The entries below are to be duplicated exactly, with nothing left out.
DATA UNDER STUDY Block Start
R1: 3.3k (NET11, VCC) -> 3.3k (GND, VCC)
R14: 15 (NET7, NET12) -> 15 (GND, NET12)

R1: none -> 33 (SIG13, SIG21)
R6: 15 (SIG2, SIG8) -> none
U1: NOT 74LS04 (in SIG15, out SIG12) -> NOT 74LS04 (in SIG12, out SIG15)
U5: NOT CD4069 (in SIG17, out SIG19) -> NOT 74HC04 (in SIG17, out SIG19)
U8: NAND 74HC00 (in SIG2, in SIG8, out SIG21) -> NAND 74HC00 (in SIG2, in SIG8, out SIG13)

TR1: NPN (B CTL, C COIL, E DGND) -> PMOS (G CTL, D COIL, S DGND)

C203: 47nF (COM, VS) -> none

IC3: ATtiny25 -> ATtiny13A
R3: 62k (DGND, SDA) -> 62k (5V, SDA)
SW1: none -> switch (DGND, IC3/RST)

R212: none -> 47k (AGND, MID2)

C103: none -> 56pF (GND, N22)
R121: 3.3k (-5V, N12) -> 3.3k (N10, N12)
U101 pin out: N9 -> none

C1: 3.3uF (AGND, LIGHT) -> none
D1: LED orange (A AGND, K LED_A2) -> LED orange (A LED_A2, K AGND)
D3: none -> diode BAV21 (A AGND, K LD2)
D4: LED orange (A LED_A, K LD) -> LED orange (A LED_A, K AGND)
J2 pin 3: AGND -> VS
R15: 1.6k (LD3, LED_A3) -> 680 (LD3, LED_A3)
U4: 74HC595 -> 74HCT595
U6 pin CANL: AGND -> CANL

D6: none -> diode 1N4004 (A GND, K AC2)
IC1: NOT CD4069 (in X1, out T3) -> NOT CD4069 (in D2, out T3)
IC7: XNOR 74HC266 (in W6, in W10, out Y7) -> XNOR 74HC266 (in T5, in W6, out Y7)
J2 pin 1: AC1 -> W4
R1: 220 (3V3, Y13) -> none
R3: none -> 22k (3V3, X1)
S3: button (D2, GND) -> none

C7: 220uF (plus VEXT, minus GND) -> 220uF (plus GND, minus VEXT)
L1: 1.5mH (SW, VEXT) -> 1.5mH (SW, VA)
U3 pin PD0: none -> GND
DATA UNDER STUDY Block End
#### [WRITTEN RESPONSE]
R1: 3.3k (NET11, VCC) -> 3.3k (GND, VCC)
R14: 15 (NET7, NET12) -> 15 (GND, NET12)

R1: none -> 33 (SIG13, SIG21)
R6: 15 (SIG2, SIG8) -> none
U1: NOT 74LS04 (in SIG15, out SIG12) -> NOT 74LS04 (in SIG12, out SIG15)
U5: NOT CD4069 (in SIG17, out SIG19) -> NOT 74HC04 (in SIG17, out SIG19)
U8: NAND 74HC00 (in SIG2, in SIG8, out SIG21) -> NAND 74HC00 (in SIG2, in SIG8, out SIG13)

TR1: NPN (B CTL, C COIL, E DGND) -> PMOS (G CTL, D COIL, S DGND)

C203: 47nF (COM, VS) -> none

IC3: ATtiny25 -> ATtiny13A
R3: 62k (DGND, SDA) -> 62k (5V, SDA)
SW1: none -> switch (DGND, IC3/RST)

R212: none -> 47k (AGND, MID2)

C103: none -> 56pF (GND, N22)
R121: 3.3k (-5V, N12) -> 3.3k (N10, N12)
U101 pin out: N9 -> none

C1: 3.3uF (AGND, LIGHT) -> none
D1: LED orange (A AGND, K LED_A2) -> LED orange (A LED_A2, K AGND)
D3: none -> diode BAV21 (A AGND, K LD2)
D4: LED orange (A LED_A, K LD) -> LED orange (A LED_A, K AGND)
J2 pin 3: AGND -> VS
R15: 1.6k (LD3, LED_A3) -> 680 (LD3, LED_A3)
U4: 74HC595 -> 74HCT595
U6 pin CANL: AGND -> CANL

D6: none -> diode 1N4004 (A GND, K AC2)
IC1: NOT CD4069 (in X1, out T3) -> NOT CD4069 (in D2, out T3)
IC7: XNOR 74HC266 (in W6, in W10, out Y7) -> XNOR 74HC266 (in T5, in W6, out Y7)
J2 pin 1: AC1 -> W4
R1: 220 (3V3, Y13) -> none
R3: none -> 22k (3V3, X1)
S3: button (D2, GND) -> none

C7: 220uF (plus VEXT, minus GND) -> 220uF (plus GND, minus VEXT)
L1: 1.5mH (SW, VEXT) -> 1.5mH (SW, VA)
U3 pin PD0: none -> GND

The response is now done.